> [Source data]
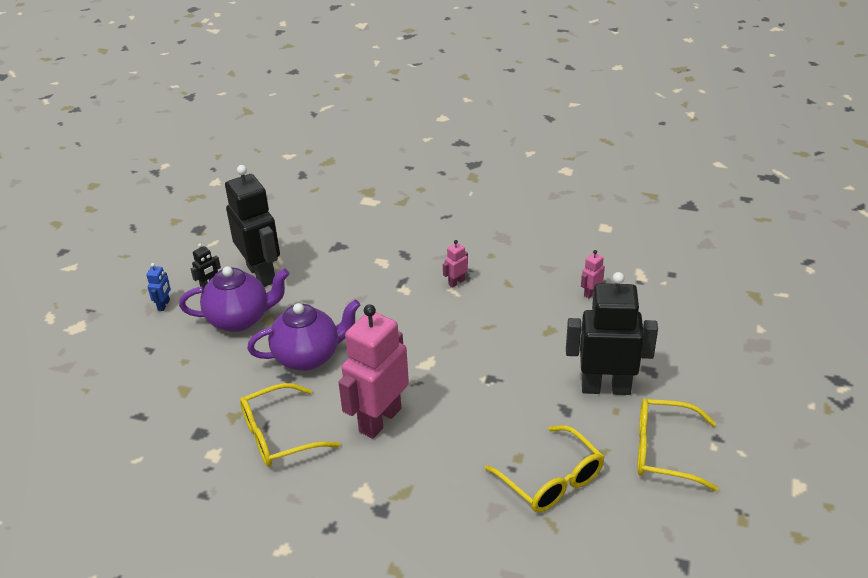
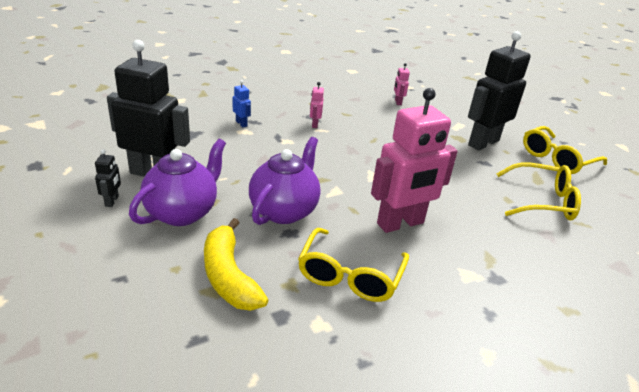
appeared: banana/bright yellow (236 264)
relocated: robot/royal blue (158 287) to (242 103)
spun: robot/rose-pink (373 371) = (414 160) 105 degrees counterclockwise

> [Your objective]
When copying the listing, print each line exactly but leave out every picture.

> [Answer area]
appeared: banana/bright yellow (236 264)
relocated: robot/royal blue (158 287) to (242 103)
spun: robot/rose-pink (373 371) = (414 160) 105 degrees counterclockwise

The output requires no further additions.